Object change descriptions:

---

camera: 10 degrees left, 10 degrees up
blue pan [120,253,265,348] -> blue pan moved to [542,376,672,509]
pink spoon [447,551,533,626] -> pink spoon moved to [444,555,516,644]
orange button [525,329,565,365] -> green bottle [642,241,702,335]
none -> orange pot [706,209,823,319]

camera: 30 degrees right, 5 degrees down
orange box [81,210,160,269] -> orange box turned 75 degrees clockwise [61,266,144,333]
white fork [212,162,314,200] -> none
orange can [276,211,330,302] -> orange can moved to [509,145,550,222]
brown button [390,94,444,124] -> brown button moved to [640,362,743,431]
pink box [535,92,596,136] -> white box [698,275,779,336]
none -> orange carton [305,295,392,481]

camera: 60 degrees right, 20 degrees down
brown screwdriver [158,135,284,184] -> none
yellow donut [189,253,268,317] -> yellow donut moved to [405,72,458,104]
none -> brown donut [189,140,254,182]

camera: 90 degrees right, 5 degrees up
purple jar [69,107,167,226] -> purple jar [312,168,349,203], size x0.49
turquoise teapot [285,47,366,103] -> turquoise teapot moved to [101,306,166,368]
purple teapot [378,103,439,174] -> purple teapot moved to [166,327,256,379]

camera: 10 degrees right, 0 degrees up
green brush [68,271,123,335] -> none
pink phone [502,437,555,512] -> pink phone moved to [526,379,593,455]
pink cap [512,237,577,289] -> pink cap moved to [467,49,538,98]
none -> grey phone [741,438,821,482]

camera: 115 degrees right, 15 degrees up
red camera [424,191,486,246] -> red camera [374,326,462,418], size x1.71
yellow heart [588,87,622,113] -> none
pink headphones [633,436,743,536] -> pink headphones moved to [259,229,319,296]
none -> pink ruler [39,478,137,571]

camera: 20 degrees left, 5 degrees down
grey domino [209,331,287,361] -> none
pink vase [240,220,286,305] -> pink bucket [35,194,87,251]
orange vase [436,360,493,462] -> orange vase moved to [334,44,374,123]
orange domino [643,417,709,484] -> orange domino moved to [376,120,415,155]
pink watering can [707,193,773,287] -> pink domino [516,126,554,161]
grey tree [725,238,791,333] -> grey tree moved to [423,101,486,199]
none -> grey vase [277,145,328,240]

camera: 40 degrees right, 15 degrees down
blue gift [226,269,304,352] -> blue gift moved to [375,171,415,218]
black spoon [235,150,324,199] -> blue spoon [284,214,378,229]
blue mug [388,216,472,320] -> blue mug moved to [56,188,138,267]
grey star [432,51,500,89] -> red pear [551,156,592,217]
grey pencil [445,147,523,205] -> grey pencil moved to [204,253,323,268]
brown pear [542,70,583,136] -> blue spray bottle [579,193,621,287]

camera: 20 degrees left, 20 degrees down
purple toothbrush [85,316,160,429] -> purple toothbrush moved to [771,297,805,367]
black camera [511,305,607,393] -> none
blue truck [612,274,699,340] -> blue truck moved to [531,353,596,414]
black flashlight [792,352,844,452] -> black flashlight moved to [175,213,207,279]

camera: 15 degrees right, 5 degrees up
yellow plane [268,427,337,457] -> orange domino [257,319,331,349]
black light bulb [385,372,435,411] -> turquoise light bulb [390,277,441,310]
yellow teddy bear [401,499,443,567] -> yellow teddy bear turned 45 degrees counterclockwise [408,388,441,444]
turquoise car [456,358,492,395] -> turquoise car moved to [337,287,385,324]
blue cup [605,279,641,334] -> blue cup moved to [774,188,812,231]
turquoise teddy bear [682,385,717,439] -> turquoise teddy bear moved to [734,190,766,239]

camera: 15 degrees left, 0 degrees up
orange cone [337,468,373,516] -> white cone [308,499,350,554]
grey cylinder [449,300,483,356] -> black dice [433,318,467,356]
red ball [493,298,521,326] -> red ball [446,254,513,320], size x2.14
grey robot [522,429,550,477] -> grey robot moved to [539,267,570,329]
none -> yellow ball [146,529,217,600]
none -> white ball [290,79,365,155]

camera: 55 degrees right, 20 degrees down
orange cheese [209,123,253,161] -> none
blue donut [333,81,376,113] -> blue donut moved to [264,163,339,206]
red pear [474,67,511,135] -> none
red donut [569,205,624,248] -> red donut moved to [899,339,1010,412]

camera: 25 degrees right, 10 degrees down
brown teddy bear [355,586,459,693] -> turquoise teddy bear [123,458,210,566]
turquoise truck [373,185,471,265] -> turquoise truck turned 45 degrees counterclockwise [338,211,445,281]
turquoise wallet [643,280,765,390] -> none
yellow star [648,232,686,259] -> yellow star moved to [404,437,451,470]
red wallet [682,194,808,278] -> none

---

## What is being asked
The lines to return begin at the first line of the records and end at the line holding "black spoon [235,150,324,199]"; please return them exactly, including both, and nothing beyond.

## Task result
camera: 10 degrees left, 10 degrees up
blue pan [120,253,265,348] -> blue pan moved to [542,376,672,509]
pink spoon [447,551,533,626] -> pink spoon moved to [444,555,516,644]
orange button [525,329,565,365] -> green bottle [642,241,702,335]
none -> orange pot [706,209,823,319]

camera: 30 degrees right, 5 degrees down
orange box [81,210,160,269] -> orange box turned 75 degrees clockwise [61,266,144,333]
white fork [212,162,314,200] -> none
orange can [276,211,330,302] -> orange can moved to [509,145,550,222]
brown button [390,94,444,124] -> brown button moved to [640,362,743,431]
pink box [535,92,596,136] -> white box [698,275,779,336]
none -> orange carton [305,295,392,481]

camera: 60 degrees right, 20 degrees down
brown screwdriver [158,135,284,184] -> none
yellow donut [189,253,268,317] -> yellow donut moved to [405,72,458,104]
none -> brown donut [189,140,254,182]

camera: 90 degrees right, 5 degrees up
purple jar [69,107,167,226] -> purple jar [312,168,349,203], size x0.49
turquoise teapot [285,47,366,103] -> turquoise teapot moved to [101,306,166,368]
purple teapot [378,103,439,174] -> purple teapot moved to [166,327,256,379]

camera: 10 degrees right, 0 degrees up
green brush [68,271,123,335] -> none
pink phone [502,437,555,512] -> pink phone moved to [526,379,593,455]
pink cap [512,237,577,289] -> pink cap moved to [467,49,538,98]
none -> grey phone [741,438,821,482]

camera: 115 degrees right, 15 degrees up
red camera [424,191,486,246] -> red camera [374,326,462,418], size x1.71
yellow heart [588,87,622,113] -> none
pink headphones [633,436,743,536] -> pink headphones moved to [259,229,319,296]
none -> pink ruler [39,478,137,571]

camera: 20 degrees left, 5 degrees down
grey domino [209,331,287,361] -> none
pink vase [240,220,286,305] -> pink bucket [35,194,87,251]
orange vase [436,360,493,462] -> orange vase moved to [334,44,374,123]
orange domino [643,417,709,484] -> orange domino moved to [376,120,415,155]
pink watering can [707,193,773,287] -> pink domino [516,126,554,161]
grey tree [725,238,791,333] -> grey tree moved to [423,101,486,199]
none -> grey vase [277,145,328,240]

camera: 40 degrees right, 15 degrees down
blue gift [226,269,304,352] -> blue gift moved to [375,171,415,218]
black spoon [235,150,324,199] -> blue spoon [284,214,378,229]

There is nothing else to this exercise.